WORK TO COMPLETE -> Count the lines of the rows below that contain the string "circle", treating uppercase and lowercase as different, and reply with the number alone.

RECORDS FOR THE EXERCISE ->

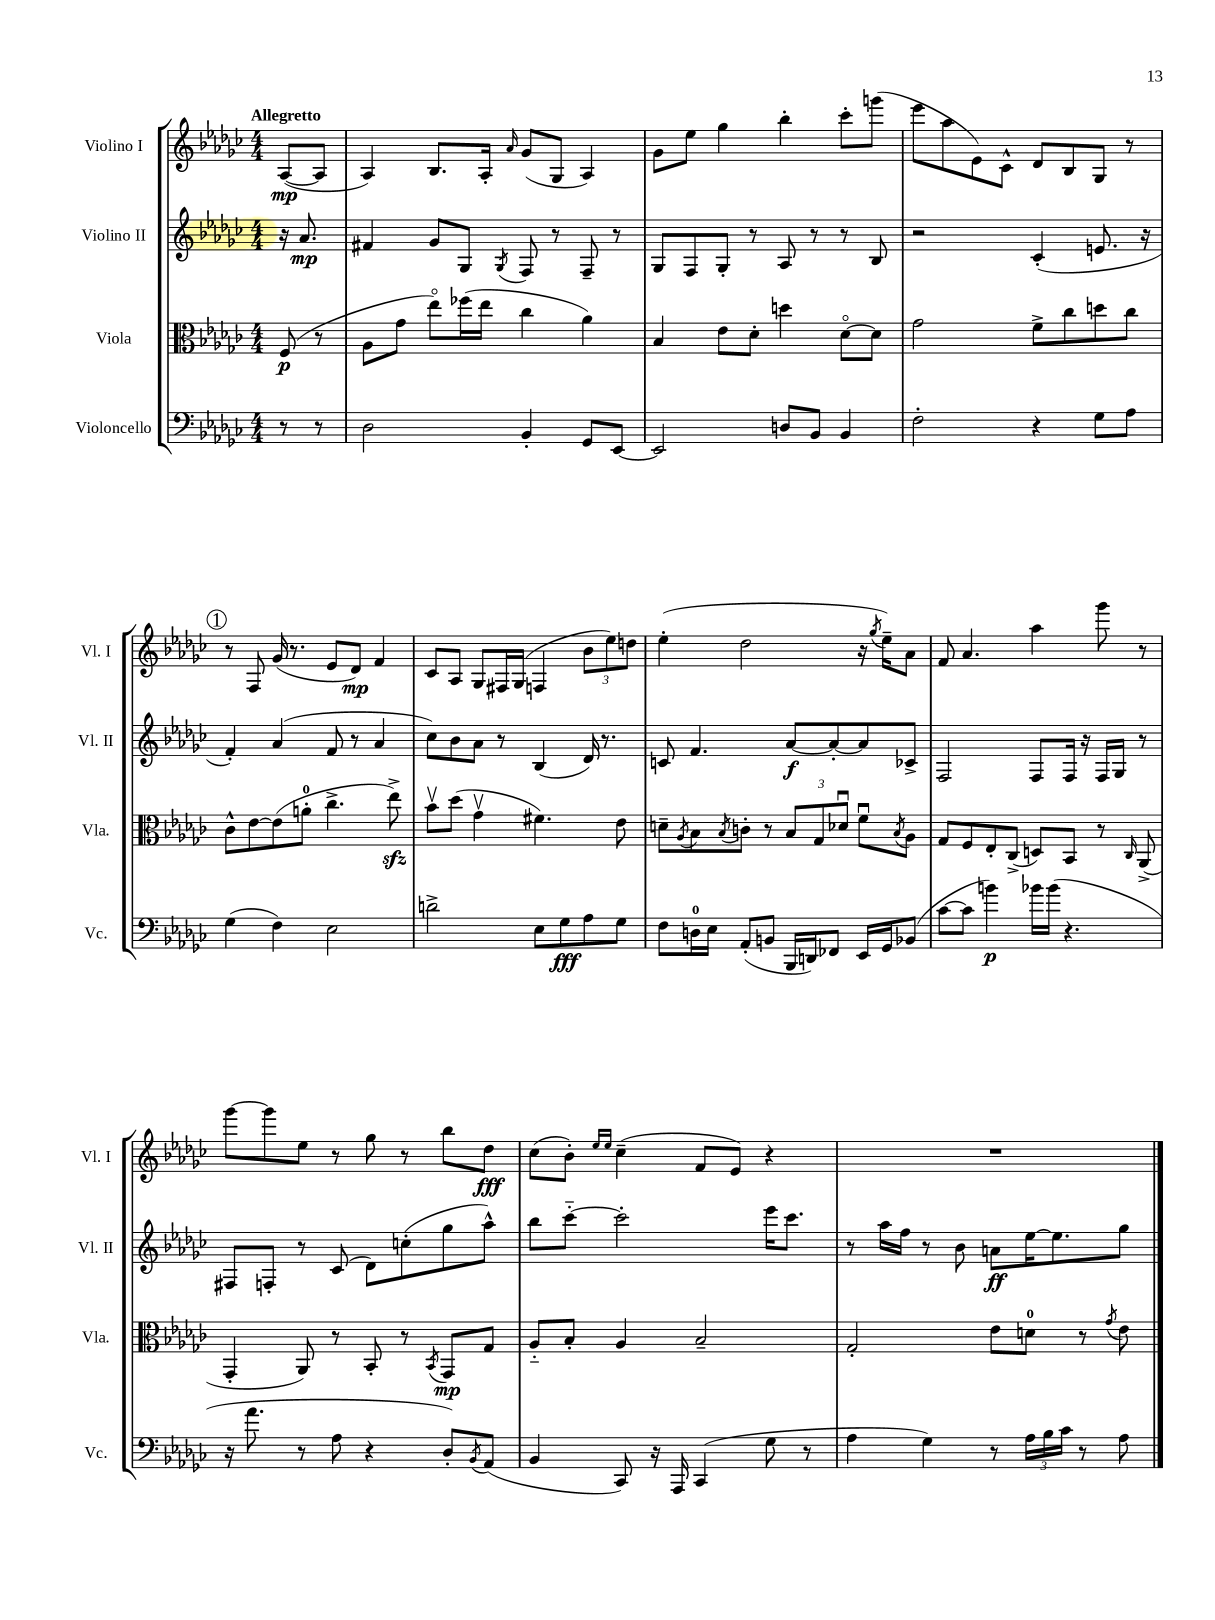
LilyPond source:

<<
\new StaffGroup <<
\new Staff = "s0" \with { instrumentName = "Violino I" shortInstrumentName = "Vl. I" } {
    \clef treble \key ges \major \numericTimeSignature \time 4/4 \partial 4 \tempo "Allegretto"
    aes8~\mp( aes8 |
    aes4) bes8. aes16-. \grace { aes'16 } ges'8( ges8 aes4) |
    ges'8 ees''8 ges''4 bes''4-. ces'''8-. g'''8( |
    ees'''8 aes''8 ees'8) ces'8-^ des'8 bes8 ges8 r8 |
    \mark \markup { \circle "1" } r8 f8 ges'16( r8. ees'8 des'8\mp) f'4 |
    ces'8 aes8 ges8 fis16 ges16( f4 \tuplet 3/2 { bes'8 ees''8) d''8 } |
    ees''4-.( des''2 r16 \acciaccatura { ges''8 } ees''16--) aes'8 |
    f'8 aes'4. aes''4 ges'''8 r8 |
    ges'''8~ ges'''8 ees''8 r8 ges''8 r8 bes''8 des''8\fff |
    ces''8( bes'8-.) \grace { ees''16 ees''16 } ces''4--( f'8 ees'8) r4 |
    R1 \bar "|." |
}
\new Staff = "s1" \with { instrumentName = "Violino II" shortInstrumentName = "Vl. II" } {
    \clef treble \key ges \major \numericTimeSignature \time 4/4 \partial 4
    r16 aes'8.\mp |
    fis'4 ges'8 ges8 \acciaccatura { ges8 } f8 r8 f8-- r8 |
    ges8 f8 ges8-. r8 aes8 r8 r8 bes8 |
    r2 ces'4-.( e'8. r16 |
    \mark \markup { \circle "1" } f'4-.) aes'4( f'8 r8 aes'4 |
    ces''8) bes'8 aes'8 r8 bes4( des'16) r8. |
    c'8 f'4. aes'8~\f aes'8~-. aes'8 ces'8-> |
    f2 f8 f16 r16 f16 ges16 r8 |
    fis8 f8-. r8 ces'8( des'8) c''8-.( ges''8 aes''8-^) |
    bes''8 ces'''8~-_ ces'''2-. ees'''16 ces'''8. |
    r8 aes''16 f''16 r8 bes'8 a'8\ff ees''16~ ees''8. ges''8 \bar "|." |
}
\new Staff = "s2" \with { instrumentName = "Viola" shortInstrumentName = "Vla." } {
    \clef alto \key ges \major \numericTimeSignature \time 4/4 \partial 4
    f8\p( r8 |
    aes8 ges'8 ees''8\flageolet) fes''16( ees''16 ces''4 aes'4) |
    bes4 ees'8 des'8-. d''4 des'8~\flageolet des'8 |
    ges'2 f'8-> ces''8 d''8 ces''8 |
    \mark \markup { \circle "1" } ces'8-^ ees'8~ ees'8( a'8-0-. ces''4.-> ees''8->\sfz) |
    bes'8\upbow des''8( ges'4\upbow fis'4.) ees'8 |
    d'8-- \acciaccatura { aes8 } bes8 \acciaccatura { bes8 } c'8-. r8 \tuplet 3/2 { bes8 ges8 des'8\downbow } f'8\downbow \acciaccatura { bes8 } aes8 |
    ges8 f8 ees8-. ces8->( d8) bes,8 r8 \grace { ces16 } aes,8->( |
    ges,4-. aes,8) r8 bes,8-. r8 \acciaccatura { bes,8 } ges,8\mp ges8 |
    aes8-_ bes8-. aes4 bes2-- |
    ges2-. ees'8 d'8-0 r8 \acciaccatura { ges'8 } ees'8 \bar "|." |
}
\new Staff = "s3" \with { instrumentName = "Violoncello" shortInstrumentName = "Vc." } {
    \clef bass \key ges \major \numericTimeSignature \time 4/4 \partial 4
    r8 r8 |
    des2 bes,4-. ges,8 ees,8~ |
    ees,2 d8 bes,8 bes,4 |
    f2-. r4 ges8 aes8 |
    \mark \markup { \circle "1" } ges4( f4) ees2 |
    d'2-> ees8 ges8\fff aes8 ges8 |
    f8 d16-0 ees16 aes,8-.( b,8 bes,,16 d,16) fes,8 ees,16 ges,16 bes,8( |
    ces'8~ ces'8 b'4\p) bes'16 bes'16( r4. |
    r16 aes'8. r8 aes8 r4 des8-.) \acciaccatura { bes,8 } aes,8( |
    bes,4 ces,8) r16 aes,,16 ces,4( ges8 r8 |
    aes4 ges4) r8 \tuplet 3/2 { aes16 bes16 ces'16 } r8 aes8 \bar "|." |
}
>>
>>
\layout { \context { \Score \remove "Bar_number_engraver" } }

THE COMPLETED TASK -> 4